# Work to complete:
Print exactly the lines below between the line holding "sofa: (98, 125)" and the line holding "rug: (463, 182)", inclusive, and nothing more.

# Raw data:
--------------------
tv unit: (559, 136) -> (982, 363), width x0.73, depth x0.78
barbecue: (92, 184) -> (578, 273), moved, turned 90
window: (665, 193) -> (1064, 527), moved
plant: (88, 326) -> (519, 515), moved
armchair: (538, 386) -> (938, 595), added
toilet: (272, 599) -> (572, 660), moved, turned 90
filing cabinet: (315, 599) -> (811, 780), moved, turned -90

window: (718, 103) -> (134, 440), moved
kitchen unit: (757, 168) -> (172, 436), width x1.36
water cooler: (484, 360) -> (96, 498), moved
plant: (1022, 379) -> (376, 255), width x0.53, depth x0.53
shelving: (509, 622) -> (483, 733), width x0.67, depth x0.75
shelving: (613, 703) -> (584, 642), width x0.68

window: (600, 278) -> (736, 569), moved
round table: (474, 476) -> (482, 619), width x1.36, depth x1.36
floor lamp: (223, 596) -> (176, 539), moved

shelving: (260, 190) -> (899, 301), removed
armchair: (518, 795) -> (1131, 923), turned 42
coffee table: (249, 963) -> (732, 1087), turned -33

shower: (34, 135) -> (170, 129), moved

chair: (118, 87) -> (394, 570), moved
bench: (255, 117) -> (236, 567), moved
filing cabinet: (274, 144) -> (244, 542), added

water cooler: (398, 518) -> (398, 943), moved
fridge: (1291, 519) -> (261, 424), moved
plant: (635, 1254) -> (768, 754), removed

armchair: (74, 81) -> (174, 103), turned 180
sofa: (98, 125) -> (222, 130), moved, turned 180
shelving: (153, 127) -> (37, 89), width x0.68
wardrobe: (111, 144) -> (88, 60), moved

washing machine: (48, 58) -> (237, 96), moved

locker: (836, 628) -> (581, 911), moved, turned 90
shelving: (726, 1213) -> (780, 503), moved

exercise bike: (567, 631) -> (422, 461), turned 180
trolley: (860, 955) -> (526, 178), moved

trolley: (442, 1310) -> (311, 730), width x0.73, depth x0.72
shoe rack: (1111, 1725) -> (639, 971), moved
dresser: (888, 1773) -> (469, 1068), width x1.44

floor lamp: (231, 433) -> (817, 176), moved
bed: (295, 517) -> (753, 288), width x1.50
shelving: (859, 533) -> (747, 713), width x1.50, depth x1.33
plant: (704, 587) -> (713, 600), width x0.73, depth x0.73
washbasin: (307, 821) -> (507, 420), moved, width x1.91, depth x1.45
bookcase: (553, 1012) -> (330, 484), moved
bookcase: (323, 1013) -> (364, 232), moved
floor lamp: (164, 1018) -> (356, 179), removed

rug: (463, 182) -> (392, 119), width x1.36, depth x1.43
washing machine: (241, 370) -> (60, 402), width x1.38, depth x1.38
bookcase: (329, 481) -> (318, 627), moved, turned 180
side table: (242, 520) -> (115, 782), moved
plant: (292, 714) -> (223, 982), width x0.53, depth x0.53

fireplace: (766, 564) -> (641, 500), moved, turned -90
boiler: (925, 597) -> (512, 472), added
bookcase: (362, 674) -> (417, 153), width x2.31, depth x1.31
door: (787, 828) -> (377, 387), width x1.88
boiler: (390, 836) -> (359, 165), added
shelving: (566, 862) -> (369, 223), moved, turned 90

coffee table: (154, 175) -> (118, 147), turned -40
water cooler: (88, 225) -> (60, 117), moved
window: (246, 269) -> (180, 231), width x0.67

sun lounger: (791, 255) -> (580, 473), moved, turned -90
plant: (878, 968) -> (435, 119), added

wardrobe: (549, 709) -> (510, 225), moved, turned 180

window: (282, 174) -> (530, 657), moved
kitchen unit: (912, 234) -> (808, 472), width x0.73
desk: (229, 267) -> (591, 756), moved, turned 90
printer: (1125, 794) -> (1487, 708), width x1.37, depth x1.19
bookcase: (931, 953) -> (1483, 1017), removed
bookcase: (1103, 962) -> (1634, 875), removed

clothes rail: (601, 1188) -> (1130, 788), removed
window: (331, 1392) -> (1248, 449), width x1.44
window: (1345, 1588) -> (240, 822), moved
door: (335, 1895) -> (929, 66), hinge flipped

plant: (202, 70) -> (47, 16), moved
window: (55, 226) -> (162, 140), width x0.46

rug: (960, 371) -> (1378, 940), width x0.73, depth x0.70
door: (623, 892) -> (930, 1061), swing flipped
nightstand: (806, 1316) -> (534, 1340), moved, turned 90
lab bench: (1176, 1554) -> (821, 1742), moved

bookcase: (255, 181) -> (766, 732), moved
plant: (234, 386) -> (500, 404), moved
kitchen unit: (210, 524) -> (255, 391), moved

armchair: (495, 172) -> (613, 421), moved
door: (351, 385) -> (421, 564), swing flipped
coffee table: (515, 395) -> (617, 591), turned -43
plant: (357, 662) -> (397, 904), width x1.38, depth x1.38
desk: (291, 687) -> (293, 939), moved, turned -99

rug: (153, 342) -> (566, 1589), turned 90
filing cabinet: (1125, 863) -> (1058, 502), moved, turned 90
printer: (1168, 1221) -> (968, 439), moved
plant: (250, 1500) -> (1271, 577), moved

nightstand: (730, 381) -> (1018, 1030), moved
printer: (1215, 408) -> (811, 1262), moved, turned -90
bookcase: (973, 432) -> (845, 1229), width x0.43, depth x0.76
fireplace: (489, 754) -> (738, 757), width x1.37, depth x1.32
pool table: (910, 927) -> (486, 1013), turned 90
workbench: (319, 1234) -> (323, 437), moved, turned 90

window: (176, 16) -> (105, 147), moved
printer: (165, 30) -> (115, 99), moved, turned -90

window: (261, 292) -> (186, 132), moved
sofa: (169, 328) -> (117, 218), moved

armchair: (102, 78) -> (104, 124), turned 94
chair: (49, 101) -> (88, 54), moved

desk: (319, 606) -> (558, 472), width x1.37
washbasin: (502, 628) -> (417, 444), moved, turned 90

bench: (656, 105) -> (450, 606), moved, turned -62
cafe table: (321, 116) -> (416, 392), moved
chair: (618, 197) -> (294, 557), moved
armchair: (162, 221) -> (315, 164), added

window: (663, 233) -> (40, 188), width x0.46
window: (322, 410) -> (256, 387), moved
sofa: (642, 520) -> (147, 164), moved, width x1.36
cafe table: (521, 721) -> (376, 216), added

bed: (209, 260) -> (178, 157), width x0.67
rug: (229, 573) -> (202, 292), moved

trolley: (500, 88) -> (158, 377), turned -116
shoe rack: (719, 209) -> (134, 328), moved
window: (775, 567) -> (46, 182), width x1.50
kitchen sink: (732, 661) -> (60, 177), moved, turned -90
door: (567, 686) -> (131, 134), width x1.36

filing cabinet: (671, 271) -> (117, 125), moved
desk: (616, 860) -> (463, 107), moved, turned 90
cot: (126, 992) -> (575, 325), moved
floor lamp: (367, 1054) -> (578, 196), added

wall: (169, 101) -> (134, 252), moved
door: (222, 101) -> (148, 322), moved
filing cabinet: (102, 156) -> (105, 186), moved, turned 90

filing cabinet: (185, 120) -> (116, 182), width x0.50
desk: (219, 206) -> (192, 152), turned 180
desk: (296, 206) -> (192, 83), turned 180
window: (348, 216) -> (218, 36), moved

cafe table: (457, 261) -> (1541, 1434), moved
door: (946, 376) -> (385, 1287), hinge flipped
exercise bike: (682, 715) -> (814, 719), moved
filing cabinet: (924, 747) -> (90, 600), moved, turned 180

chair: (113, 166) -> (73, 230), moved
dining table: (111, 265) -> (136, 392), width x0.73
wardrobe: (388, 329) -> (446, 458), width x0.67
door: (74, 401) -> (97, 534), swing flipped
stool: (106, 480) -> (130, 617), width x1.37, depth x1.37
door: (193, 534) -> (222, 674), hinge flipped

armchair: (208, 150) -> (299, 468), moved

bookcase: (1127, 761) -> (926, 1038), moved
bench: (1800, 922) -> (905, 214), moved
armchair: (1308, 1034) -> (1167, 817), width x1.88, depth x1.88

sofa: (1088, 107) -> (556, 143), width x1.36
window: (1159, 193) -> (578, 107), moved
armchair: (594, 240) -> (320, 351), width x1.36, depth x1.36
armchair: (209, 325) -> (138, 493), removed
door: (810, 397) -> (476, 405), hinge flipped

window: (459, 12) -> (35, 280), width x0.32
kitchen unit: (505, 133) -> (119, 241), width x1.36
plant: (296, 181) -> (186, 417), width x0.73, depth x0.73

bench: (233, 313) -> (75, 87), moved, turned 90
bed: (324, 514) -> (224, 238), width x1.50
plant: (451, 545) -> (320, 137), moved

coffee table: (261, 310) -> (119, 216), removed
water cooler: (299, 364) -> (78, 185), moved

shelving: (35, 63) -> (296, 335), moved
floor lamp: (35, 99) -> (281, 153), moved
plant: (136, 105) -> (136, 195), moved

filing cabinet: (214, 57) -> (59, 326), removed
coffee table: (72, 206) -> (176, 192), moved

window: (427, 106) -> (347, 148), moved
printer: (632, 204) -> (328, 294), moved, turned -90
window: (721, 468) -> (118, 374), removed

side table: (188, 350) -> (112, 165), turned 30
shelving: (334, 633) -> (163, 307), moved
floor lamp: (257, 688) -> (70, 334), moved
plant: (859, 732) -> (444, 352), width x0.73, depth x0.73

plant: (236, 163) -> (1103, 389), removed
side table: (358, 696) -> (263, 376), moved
--------------------
# Written answer:
sofa: (98, 125) -> (222, 130), moved, turned 180
shelving: (153, 127) -> (37, 89), width x0.68
wardrobe: (111, 144) -> (88, 60), moved

washing machine: (48, 58) -> (237, 96), moved

locker: (836, 628) -> (581, 911), moved, turned 90
shelving: (726, 1213) -> (780, 503), moved

exercise bike: (567, 631) -> (422, 461), turned 180
trolley: (860, 955) -> (526, 178), moved

trolley: (442, 1310) -> (311, 730), width x0.73, depth x0.72
shoe rack: (1111, 1725) -> (639, 971), moved
dresser: (888, 1773) -> (469, 1068), width x1.44

floor lamp: (231, 433) -> (817, 176), moved
bed: (295, 517) -> (753, 288), width x1.50
shelving: (859, 533) -> (747, 713), width x1.50, depth x1.33
plant: (704, 587) -> (713, 600), width x0.73, depth x0.73
washbasin: (307, 821) -> (507, 420), moved, width x1.91, depth x1.45
bookcase: (553, 1012) -> (330, 484), moved
bookcase: (323, 1013) -> (364, 232), moved
floor lamp: (164, 1018) -> (356, 179), removed

rug: (463, 182) -> (392, 119), width x1.36, depth x1.43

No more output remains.